#### [RECORDS FOR PROCESSING]
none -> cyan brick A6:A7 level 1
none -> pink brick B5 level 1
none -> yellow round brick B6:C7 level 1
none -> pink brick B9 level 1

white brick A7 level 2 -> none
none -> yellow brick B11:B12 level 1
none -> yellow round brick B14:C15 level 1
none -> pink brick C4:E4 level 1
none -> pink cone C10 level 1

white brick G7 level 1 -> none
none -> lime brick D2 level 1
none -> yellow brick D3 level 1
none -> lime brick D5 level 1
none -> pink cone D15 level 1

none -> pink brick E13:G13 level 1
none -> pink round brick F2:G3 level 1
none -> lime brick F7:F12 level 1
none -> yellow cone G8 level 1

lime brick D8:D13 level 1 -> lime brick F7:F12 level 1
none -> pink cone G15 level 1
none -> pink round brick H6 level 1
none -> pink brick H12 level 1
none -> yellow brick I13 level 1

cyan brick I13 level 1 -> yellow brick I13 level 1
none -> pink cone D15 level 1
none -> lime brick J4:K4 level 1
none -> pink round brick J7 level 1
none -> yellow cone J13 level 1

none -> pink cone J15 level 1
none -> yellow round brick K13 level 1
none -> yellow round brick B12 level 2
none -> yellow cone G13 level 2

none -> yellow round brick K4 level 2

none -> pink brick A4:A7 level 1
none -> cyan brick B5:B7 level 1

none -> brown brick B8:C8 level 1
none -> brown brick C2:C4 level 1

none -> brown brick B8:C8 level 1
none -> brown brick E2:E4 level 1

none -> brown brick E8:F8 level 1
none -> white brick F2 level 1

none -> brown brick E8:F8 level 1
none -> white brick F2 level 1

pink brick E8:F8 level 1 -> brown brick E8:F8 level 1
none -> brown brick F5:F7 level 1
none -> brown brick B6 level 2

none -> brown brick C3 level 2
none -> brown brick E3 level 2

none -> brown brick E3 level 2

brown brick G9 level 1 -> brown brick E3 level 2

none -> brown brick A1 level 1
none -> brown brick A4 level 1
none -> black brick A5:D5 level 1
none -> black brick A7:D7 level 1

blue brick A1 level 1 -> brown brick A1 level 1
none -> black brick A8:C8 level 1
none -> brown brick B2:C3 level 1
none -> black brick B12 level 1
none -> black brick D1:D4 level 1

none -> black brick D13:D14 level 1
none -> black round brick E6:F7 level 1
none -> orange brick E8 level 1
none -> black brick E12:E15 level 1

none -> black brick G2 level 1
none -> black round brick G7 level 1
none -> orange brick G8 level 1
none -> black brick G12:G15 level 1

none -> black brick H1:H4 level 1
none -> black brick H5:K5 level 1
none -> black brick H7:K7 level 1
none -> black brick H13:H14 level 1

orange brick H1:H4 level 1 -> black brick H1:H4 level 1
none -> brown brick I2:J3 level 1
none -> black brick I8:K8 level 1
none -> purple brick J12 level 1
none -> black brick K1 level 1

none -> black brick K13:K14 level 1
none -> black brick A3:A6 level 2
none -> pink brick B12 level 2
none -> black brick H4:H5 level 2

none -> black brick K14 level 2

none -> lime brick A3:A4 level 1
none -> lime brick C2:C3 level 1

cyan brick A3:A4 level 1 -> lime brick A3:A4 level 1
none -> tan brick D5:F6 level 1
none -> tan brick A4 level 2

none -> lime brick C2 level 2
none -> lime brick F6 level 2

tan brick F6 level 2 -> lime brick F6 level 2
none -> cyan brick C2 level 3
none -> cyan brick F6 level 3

#### [DIRECTIONS]
Return exactly the opening lines of the listing above, ending with the line that has "none -> lime brick F7:F12 level 1".

#### [SOLVED EXERCISE]
none -> cyan brick A6:A7 level 1
none -> pink brick B5 level 1
none -> yellow round brick B6:C7 level 1
none -> pink brick B9 level 1

white brick A7 level 2 -> none
none -> yellow brick B11:B12 level 1
none -> yellow round brick B14:C15 level 1
none -> pink brick C4:E4 level 1
none -> pink cone C10 level 1

white brick G7 level 1 -> none
none -> lime brick D2 level 1
none -> yellow brick D3 level 1
none -> lime brick D5 level 1
none -> pink cone D15 level 1

none -> pink brick E13:G13 level 1
none -> pink round brick F2:G3 level 1
none -> lime brick F7:F12 level 1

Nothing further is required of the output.